** START **
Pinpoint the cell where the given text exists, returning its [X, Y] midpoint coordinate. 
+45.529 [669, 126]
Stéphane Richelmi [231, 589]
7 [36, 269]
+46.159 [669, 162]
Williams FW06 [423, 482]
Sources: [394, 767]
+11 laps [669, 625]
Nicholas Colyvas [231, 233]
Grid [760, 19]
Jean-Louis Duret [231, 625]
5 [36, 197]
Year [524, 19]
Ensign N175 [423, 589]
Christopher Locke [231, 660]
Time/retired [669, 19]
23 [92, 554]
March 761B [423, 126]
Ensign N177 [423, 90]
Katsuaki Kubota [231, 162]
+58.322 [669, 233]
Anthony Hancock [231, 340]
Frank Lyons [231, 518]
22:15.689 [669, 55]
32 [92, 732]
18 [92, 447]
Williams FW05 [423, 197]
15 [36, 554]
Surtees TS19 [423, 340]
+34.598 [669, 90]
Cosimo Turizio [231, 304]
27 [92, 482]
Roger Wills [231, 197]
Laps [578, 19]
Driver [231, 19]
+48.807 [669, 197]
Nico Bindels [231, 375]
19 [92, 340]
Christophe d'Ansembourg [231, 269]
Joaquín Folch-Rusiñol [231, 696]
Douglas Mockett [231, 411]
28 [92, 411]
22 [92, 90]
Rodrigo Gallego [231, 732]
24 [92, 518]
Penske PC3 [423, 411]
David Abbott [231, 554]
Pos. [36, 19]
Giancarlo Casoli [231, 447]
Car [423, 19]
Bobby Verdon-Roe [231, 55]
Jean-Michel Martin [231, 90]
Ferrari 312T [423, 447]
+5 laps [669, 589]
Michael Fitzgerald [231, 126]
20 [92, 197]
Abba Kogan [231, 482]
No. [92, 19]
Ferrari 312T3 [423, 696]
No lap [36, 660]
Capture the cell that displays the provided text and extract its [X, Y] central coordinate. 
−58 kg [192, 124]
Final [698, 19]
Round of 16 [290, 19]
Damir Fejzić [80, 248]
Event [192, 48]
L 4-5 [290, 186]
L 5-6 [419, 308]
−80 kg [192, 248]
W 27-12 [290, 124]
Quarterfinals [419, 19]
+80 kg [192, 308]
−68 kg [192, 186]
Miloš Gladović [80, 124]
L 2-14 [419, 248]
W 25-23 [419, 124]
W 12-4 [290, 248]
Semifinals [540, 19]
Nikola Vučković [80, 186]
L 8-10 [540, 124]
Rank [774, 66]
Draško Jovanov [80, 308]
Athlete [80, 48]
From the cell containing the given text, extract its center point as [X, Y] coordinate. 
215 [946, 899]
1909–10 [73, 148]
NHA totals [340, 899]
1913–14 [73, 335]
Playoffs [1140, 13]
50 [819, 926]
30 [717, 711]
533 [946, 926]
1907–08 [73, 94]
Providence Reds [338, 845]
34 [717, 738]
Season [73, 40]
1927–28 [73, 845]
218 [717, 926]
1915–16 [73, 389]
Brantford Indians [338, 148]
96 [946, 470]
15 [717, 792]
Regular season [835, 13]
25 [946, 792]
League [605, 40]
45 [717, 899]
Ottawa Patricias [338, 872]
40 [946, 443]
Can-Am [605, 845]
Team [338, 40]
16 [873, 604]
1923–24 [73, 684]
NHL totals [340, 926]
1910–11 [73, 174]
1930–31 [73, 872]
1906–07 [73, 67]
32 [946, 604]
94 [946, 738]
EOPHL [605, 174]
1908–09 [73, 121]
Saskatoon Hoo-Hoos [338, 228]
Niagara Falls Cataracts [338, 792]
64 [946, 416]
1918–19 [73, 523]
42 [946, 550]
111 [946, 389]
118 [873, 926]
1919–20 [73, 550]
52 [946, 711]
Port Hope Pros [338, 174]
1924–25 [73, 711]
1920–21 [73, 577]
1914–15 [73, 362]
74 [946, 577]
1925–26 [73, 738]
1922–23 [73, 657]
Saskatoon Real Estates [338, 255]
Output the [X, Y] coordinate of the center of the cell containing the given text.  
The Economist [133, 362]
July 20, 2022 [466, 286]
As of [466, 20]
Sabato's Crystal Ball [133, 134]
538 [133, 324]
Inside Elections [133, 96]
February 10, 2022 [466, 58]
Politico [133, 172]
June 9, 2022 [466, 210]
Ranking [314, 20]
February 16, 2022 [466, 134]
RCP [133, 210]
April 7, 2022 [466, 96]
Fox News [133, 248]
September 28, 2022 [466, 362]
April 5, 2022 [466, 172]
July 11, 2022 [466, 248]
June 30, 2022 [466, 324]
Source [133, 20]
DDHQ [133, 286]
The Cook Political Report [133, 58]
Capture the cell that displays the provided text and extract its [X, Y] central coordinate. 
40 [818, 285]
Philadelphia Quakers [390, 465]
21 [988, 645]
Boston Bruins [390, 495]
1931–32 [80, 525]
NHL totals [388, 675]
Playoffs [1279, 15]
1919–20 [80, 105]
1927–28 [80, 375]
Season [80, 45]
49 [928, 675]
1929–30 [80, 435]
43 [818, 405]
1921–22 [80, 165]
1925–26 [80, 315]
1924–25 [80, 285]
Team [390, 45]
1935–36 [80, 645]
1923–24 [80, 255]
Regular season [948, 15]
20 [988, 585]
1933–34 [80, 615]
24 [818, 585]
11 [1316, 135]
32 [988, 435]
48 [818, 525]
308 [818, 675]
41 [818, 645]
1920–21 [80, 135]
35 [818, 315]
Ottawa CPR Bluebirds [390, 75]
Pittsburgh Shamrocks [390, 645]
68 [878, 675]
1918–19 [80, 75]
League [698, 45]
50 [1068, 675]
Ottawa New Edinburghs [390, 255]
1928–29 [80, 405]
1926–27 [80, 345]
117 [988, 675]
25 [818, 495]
** END **
**Task description**
Render each line of the data above as a string in a JSON list, one string per line, leaving out any blank lines.

**Answer to the task**
[
  "Pinpoint the cell where the given text exists, returning its [X, Y] midpoint coordinate. ",
  "+45.529 [669, 126]",
  "Stéphane Richelmi [231, 589]",
  "7 [36, 269]",
  "+46.159 [669, 162]",
  "Williams FW06 [423, 482]",
  "Sources: [394, 767]",
  "+11 laps [669, 625]",
  "Nicholas Colyvas [231, 233]",
  "Grid [760, 19]",
  "Jean-Louis Duret [231, 625]",
  "5 [36, 197]",
  "Year [524, 19]",
  "Ensign N175 [423, 589]",
  "Christopher Locke [231, 660]",
  "Time/retired [669, 19]",
  "23 [92, 554]",
  "March 761B [423, 126]",
  "Ensign N177 [423, 90]",
  "Katsuaki Kubota [231, 162]",
  "+58.322 [669, 233]",
  "Anthony Hancock [231, 340]",
  "Frank Lyons [231, 518]",
  "22:15.689 [669, 55]",
  "32 [92, 732]",
  "18 [92, 447]",
  "Williams FW05 [423, 197]",
  "15 [36, 554]",
  "Surtees TS19 [423, 340]",
  "+34.598 [669, 90]",
  "Cosimo Turizio [231, 304]",
  "27 [92, 482]",
  "Roger Wills [231, 197]",
  "Laps [578, 19]",
  "Driver [231, 19]",
  "+48.807 [669, 197]",
  "Nico Bindels [231, 375]",
  "19 [92, 340]",
  "Christophe d'Ansembourg [231, 269]",
  "Joaquín Folch-Rusiñol [231, 696]",
  "Douglas Mockett [231, 411]",
  "28 [92, 411]",
  "22 [92, 90]",
  "Rodrigo Gallego [231, 732]",
  "24 [92, 518]",
  "Penske PC3 [423, 411]",
  "David Abbott [231, 554]",
  "Pos. [36, 19]",
  "Giancarlo Casoli [231, 447]",
  "Car [423, 19]",
  "Bobby Verdon-Roe [231, 55]",
  "Jean-Michel Martin [231, 90]",
  "Ferrari 312T [423, 447]",
  "+5 laps [669, 589]",
  "Michael Fitzgerald [231, 126]",
  "20 [92, 197]",
  "Abba Kogan [231, 482]",
  "No. [92, 19]",
  "Ferrari 312T3 [423, 696]",
  "No lap [36, 660]",
  "Capture the cell that displays the provided text and extract its [X, Y] central coordinate. ",
  "−58 kg [192, 124]",
  "Final [698, 19]",
  "Round of 16 [290, 19]",
  "Damir Fejzić [80, 248]",
  "Event [192, 48]",
  "L 4-5 [290, 186]",
  "L 5-6 [419, 308]",
  "−80 kg [192, 248]",
  "W 27-12 [290, 124]",
  "Quarterfinals [419, 19]",
  "+80 kg [192, 308]",
  "−68 kg [192, 186]",
  "Miloš Gladović [80, 124]",
  "L 2-14 [419, 248]",
  "W 25-23 [419, 124]",
  "W 12-4 [290, 248]",
  "Semifinals [540, 19]",
  "Nikola Vučković [80, 186]",
  "L 8-10 [540, 124]",
  "Rank [774, 66]",
  "Draško Jovanov [80, 308]",
  "Athlete [80, 48]",
  "From the cell containing the given text, extract its center point as [X, Y] coordinate. ",
  "215 [946, 899]",
  "1909–10 [73, 148]",
  "NHA totals [340, 899]",
  "1913–14 [73, 335]",
  "Playoffs [1140, 13]",
  "50 [819, 926]",
  "30 [717, 711]",
  "533 [946, 926]",
  "1907–08 [73, 94]",
  "Providence Reds [338, 845]",
  "34 [717, 738]",
  "Season [73, 40]",
  "1927–28 [73, 845]",
  "218 [717, 926]",
  "1915–16 [73, 389]",
  "Brantford Indians [338, 148]",
  "96 [946, 470]",
  "15 [717, 792]",
  "Regular season [835, 13]",
  "25 [946, 792]",
  "League [605, 40]",
  "45 [717, 899]",
  "Ottawa Patricias [338, 872]",
  "40 [946, 443]",
  "Can-Am [605, 845]",
  "Team [338, 40]",
  "16 [873, 604]",
  "1923–24 [73, 684]",
  "NHL totals [340, 926]",
  "1910–11 [73, 174]",
  "1930–31 [73, 872]",
  "1906–07 [73, 67]",
  "32 [946, 604]",
  "94 [946, 738]",
  "EOPHL [605, 174]",
  "1908–09 [73, 121]",
  "Saskatoon Hoo-Hoos [338, 228]",
  "Niagara Falls Cataracts [338, 792]",
  "64 [946, 416]",
  "1918–19 [73, 523]",
  "42 [946, 550]",
  "111 [946, 389]",
  "118 [873, 926]",
  "1919–20 [73, 550]",
  "52 [946, 711]",
  "Port Hope Pros [338, 174]",
  "1924–25 [73, 711]",
  "1920–21 [73, 577]",
  "1914–15 [73, 362]",
  "74 [946, 577]",
  "1925–26 [73, 738]",
  "1922–23 [73, 657]",
  "Saskatoon Real Estates [338, 255]",
  "Output the [X, Y] coordinate of the center of the cell containing the given text.  ",
  "The Economist [133, 362]",
  "July 20, 2022 [466, 286]",
  "As of [466, 20]",
  "Sabato's Crystal Ball [133, 134]",
  "538 [133, 324]",
  "Inside Elections [133, 96]",
  "February 10, 2022 [466, 58]",
  "Politico [133, 172]",
  "June 9, 2022 [466, 210]",
  "Ranking [314, 20]",
  "February 16, 2022 [466, 134]",
  "RCP [133, 210]",
  "April 7, 2022 [466, 96]",
  "Fox News [133, 248]",
  "September 28, 2022 [466, 362]",
  "April 5, 2022 [466, 172]",
  "July 11, 2022 [466, 248]",
  "June 30, 2022 [466, 324]",
  "Source [133, 20]",
  "DDHQ [133, 286]",
  "The Cook Political Report [133, 58]",
  "Capture the cell that displays the provided text and extract its [X, Y] central coordinate. ",
  "40 [818, 285]",
  "Philadelphia Quakers [390, 465]",
  "21 [988, 645]",
  "Boston Bruins [390, 495]",
  "1931–32 [80, 525]",
  "NHL totals [388, 675]",
  "Playoffs [1279, 15]",
  "1919–20 [80, 105]",
  "1927–28 [80, 375]",
  "Season [80, 45]",
  "49 [928, 675]",
  "1929–30 [80, 435]",
  "43 [818, 405]",
  "1921–22 [80, 165]",
  "1925–26 [80, 315]",
  "1924–25 [80, 285]",
  "Team [390, 45]",
  "1935–36 [80, 645]",
  "1923–24 [80, 255]",
  "Regular season [948, 15]",
  "20 [988, 585]",
  "1933–34 [80, 615]",
  "24 [818, 585]",
  "11 [1316, 135]",
  "32 [988, 435]",
  "48 [818, 525]",
  "308 [818, 675]",
  "41 [818, 645]",
  "1920–21 [80, 135]",
  "35 [818, 315]",
  "Ottawa CPR Bluebirds [390, 75]",
  "Pittsburgh Shamrocks [390, 645]",
  "68 [878, 675]",
  "1918–19 [80, 75]",
  "League [698, 45]",
  "50 [1068, 675]",
  "Ottawa New Edinburghs [390, 255]",
  "1928–29 [80, 405]",
  "1926–27 [80, 345]",
  "117 [988, 675]",
  "25 [818, 495]"
]